[[ Material provided open ]]

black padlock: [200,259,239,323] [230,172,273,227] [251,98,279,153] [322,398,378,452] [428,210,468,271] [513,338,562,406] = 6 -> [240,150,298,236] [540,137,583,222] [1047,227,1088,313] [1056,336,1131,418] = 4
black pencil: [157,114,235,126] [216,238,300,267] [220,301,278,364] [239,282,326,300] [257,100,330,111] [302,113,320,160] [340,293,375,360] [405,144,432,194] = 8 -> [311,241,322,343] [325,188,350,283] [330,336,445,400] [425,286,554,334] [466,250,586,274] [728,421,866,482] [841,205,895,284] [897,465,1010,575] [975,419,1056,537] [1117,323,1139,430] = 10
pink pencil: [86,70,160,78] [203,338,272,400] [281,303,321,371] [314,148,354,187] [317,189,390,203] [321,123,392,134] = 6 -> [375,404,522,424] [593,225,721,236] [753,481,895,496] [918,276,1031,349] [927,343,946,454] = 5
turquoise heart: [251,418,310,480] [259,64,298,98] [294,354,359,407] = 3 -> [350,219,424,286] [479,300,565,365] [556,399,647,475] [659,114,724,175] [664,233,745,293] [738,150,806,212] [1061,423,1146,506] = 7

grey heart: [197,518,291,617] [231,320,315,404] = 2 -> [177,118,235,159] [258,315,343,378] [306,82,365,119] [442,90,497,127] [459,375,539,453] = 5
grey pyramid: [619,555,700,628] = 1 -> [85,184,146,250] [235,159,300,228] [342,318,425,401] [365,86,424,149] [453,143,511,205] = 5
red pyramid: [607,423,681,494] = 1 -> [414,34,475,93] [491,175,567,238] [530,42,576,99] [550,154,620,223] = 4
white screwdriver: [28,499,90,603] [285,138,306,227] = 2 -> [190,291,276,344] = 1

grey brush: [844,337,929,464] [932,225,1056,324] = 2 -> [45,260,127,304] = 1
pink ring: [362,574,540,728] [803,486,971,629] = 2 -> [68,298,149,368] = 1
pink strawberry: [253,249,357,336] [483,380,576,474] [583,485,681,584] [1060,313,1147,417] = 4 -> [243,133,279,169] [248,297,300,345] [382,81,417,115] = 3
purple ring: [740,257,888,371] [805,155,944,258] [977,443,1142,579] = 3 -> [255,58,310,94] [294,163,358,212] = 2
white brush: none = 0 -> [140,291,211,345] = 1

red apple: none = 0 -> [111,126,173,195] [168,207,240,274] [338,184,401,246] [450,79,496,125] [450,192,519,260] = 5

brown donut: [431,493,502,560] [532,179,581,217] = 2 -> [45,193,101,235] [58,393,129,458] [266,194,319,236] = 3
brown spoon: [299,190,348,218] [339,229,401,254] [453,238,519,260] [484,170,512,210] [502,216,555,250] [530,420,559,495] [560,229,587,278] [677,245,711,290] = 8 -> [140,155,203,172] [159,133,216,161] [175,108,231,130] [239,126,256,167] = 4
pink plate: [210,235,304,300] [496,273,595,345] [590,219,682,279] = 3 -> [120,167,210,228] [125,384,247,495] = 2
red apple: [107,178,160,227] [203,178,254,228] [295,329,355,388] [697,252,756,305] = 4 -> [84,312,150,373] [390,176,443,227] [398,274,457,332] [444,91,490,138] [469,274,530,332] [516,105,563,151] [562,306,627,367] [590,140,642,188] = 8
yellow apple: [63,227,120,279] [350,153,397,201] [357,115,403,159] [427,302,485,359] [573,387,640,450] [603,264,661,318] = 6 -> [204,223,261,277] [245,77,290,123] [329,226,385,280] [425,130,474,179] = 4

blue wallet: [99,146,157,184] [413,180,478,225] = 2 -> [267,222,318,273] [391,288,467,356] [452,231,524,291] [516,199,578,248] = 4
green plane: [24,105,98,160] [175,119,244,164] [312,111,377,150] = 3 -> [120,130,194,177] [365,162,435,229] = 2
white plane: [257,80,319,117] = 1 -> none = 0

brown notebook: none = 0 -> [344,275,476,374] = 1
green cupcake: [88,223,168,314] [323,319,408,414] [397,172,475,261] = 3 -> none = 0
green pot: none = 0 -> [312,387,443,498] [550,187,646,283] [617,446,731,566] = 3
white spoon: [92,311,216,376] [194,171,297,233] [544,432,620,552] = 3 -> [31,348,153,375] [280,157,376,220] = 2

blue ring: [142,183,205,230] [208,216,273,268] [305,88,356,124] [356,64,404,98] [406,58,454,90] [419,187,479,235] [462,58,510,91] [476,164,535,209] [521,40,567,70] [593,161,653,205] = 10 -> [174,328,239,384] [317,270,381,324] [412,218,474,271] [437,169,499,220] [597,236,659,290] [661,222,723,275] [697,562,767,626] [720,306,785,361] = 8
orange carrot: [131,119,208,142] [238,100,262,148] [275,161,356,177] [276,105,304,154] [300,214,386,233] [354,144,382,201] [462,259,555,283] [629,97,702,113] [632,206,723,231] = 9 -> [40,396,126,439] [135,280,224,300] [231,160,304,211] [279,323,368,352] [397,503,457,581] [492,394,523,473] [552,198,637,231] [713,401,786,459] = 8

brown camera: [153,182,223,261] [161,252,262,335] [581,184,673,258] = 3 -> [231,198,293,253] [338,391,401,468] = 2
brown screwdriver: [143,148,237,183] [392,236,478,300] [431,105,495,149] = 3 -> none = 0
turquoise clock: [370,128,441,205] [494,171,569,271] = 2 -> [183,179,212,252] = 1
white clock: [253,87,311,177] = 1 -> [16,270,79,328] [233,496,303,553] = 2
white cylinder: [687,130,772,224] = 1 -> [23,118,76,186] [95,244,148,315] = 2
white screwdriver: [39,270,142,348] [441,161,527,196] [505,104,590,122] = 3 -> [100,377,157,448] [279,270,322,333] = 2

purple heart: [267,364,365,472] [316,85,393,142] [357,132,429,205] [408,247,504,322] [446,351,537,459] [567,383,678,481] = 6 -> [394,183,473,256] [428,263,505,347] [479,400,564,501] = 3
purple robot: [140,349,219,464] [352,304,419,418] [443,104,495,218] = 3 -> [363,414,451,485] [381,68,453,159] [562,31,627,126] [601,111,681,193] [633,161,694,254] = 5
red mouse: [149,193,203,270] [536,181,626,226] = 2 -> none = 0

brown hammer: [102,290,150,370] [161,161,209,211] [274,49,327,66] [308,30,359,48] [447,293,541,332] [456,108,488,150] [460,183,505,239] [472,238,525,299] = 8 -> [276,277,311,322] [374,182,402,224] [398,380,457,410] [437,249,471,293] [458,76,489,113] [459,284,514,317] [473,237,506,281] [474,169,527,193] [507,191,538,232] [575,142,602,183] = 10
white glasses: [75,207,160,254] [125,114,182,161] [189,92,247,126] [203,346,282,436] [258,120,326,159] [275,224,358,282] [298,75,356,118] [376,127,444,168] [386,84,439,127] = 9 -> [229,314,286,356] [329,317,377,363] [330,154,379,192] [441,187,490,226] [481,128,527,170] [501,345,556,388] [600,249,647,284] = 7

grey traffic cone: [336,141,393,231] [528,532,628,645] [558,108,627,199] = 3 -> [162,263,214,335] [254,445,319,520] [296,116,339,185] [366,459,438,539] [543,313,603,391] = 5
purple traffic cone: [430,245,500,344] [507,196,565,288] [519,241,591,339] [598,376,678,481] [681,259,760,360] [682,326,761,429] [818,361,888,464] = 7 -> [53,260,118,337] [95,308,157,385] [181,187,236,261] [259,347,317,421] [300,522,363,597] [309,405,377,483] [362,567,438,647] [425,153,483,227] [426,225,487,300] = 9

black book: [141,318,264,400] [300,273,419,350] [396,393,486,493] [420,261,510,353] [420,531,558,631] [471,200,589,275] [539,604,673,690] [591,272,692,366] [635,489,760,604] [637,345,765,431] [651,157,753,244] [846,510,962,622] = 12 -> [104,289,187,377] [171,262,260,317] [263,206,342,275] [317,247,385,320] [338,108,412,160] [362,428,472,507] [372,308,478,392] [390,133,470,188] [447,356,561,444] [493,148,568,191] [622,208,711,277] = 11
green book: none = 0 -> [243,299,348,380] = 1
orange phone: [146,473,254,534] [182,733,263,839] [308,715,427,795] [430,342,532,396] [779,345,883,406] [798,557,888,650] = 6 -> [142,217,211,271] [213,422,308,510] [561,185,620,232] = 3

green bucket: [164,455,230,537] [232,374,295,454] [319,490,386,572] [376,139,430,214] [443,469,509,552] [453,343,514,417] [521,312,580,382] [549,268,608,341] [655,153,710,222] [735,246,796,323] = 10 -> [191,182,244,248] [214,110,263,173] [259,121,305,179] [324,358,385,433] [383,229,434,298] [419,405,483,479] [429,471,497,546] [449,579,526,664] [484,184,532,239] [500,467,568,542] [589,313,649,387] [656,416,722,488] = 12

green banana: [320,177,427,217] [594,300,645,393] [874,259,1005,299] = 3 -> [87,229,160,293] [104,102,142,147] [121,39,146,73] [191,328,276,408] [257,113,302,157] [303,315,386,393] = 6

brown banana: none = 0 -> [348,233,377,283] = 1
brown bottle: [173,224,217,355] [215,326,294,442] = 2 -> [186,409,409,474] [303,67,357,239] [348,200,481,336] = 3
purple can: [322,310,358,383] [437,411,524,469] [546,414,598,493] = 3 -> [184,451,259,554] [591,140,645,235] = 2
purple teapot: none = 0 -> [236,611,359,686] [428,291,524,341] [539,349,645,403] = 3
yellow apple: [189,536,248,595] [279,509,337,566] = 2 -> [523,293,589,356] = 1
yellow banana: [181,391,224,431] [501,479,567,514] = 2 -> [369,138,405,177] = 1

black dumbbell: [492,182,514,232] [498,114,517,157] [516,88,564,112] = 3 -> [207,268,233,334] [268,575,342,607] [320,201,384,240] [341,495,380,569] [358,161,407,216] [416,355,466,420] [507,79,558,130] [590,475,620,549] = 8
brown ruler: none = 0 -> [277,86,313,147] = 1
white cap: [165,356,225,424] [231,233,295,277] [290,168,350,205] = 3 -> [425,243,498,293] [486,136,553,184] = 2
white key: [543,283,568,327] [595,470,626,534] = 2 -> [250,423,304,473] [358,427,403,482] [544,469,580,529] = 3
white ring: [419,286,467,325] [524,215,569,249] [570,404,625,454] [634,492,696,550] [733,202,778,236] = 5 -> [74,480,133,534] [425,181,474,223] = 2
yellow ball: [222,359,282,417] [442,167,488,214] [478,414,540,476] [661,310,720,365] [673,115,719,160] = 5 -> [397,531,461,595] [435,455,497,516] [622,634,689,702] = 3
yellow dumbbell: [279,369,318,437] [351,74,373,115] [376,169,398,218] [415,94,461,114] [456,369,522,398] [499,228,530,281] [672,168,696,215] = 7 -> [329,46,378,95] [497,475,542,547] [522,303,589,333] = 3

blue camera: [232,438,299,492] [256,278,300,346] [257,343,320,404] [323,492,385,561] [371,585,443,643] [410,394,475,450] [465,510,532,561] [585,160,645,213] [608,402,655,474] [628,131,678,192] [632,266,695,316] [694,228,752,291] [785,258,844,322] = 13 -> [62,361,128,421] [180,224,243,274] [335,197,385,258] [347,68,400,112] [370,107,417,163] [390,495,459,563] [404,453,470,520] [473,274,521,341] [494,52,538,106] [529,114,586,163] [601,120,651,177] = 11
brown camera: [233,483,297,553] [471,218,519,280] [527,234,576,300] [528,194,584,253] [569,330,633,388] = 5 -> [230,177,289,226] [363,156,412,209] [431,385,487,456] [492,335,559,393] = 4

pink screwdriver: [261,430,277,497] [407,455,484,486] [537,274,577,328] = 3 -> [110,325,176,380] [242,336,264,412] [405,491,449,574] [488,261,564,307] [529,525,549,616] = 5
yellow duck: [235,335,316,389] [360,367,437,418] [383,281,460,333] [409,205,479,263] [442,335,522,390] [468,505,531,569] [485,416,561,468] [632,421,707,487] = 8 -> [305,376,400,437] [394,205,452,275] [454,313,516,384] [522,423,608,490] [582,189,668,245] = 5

[[ Material provided closed ]]

Instructions to follow =>
The lines above, starting at the one with "blue wallet: [99,146,157,184]" and ending at the one with "white cylinder: [687,130,772,224]", are the only ones to return, exactly as written.

Result =>
blue wallet: [99,146,157,184] [413,180,478,225] = 2 -> [267,222,318,273] [391,288,467,356] [452,231,524,291] [516,199,578,248] = 4
green plane: [24,105,98,160] [175,119,244,164] [312,111,377,150] = 3 -> [120,130,194,177] [365,162,435,229] = 2
white plane: [257,80,319,117] = 1 -> none = 0

brown notebook: none = 0 -> [344,275,476,374] = 1
green cupcake: [88,223,168,314] [323,319,408,414] [397,172,475,261] = 3 -> none = 0
green pot: none = 0 -> [312,387,443,498] [550,187,646,283] [617,446,731,566] = 3
white spoon: [92,311,216,376] [194,171,297,233] [544,432,620,552] = 3 -> [31,348,153,375] [280,157,376,220] = 2

blue ring: [142,183,205,230] [208,216,273,268] [305,88,356,124] [356,64,404,98] [406,58,454,90] [419,187,479,235] [462,58,510,91] [476,164,535,209] [521,40,567,70] [593,161,653,205] = 10 -> [174,328,239,384] [317,270,381,324] [412,218,474,271] [437,169,499,220] [597,236,659,290] [661,222,723,275] [697,562,767,626] [720,306,785,361] = 8
orange carrot: [131,119,208,142] [238,100,262,148] [275,161,356,177] [276,105,304,154] [300,214,386,233] [354,144,382,201] [462,259,555,283] [629,97,702,113] [632,206,723,231] = 9 -> [40,396,126,439] [135,280,224,300] [231,160,304,211] [279,323,368,352] [397,503,457,581] [492,394,523,473] [552,198,637,231] [713,401,786,459] = 8

brown camera: [153,182,223,261] [161,252,262,335] [581,184,673,258] = 3 -> [231,198,293,253] [338,391,401,468] = 2
brown screwdriver: [143,148,237,183] [392,236,478,300] [431,105,495,149] = 3 -> none = 0
turquoise clock: [370,128,441,205] [494,171,569,271] = 2 -> [183,179,212,252] = 1
white clock: [253,87,311,177] = 1 -> [16,270,79,328] [233,496,303,553] = 2
white cylinder: [687,130,772,224] = 1 -> [23,118,76,186] [95,244,148,315] = 2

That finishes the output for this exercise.